**WHAT YOU SHOULD DO**
Write exactly, with no line omitted or added, the span beginning at the line that holds "U1 pin in-: N_13 -> VA" and ending at the last line of the records.

# # # # #

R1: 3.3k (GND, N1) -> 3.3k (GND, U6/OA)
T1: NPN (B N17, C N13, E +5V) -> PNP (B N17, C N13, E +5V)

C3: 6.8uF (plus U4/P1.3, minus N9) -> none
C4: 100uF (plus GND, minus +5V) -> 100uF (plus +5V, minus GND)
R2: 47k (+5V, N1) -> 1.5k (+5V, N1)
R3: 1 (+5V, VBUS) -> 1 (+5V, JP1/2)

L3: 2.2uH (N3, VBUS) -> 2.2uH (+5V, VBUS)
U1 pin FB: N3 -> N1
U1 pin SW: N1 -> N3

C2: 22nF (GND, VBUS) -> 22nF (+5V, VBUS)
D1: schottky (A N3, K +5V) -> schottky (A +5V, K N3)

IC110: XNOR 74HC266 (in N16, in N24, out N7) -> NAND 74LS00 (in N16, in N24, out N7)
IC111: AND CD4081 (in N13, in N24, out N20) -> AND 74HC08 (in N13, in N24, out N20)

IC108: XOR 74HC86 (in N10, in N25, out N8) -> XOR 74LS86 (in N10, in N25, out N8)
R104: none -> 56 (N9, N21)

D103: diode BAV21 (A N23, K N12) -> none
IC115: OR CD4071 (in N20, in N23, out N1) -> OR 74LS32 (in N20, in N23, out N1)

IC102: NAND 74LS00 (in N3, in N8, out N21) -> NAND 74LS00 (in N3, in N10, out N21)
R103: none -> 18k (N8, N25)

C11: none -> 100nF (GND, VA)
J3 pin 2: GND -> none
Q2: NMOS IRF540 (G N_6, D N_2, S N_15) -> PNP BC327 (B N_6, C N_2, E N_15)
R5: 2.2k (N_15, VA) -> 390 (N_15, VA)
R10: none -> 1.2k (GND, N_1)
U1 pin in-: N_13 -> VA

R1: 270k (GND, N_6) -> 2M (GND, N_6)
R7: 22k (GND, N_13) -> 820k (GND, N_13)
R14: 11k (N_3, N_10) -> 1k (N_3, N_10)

# # # # #

**COMPLETED TASK**
U1 pin in-: N_13 -> VA

R1: 270k (GND, N_6) -> 2M (GND, N_6)
R7: 22k (GND, N_13) -> 820k (GND, N_13)
R14: 11k (N_3, N_10) -> 1k (N_3, N_10)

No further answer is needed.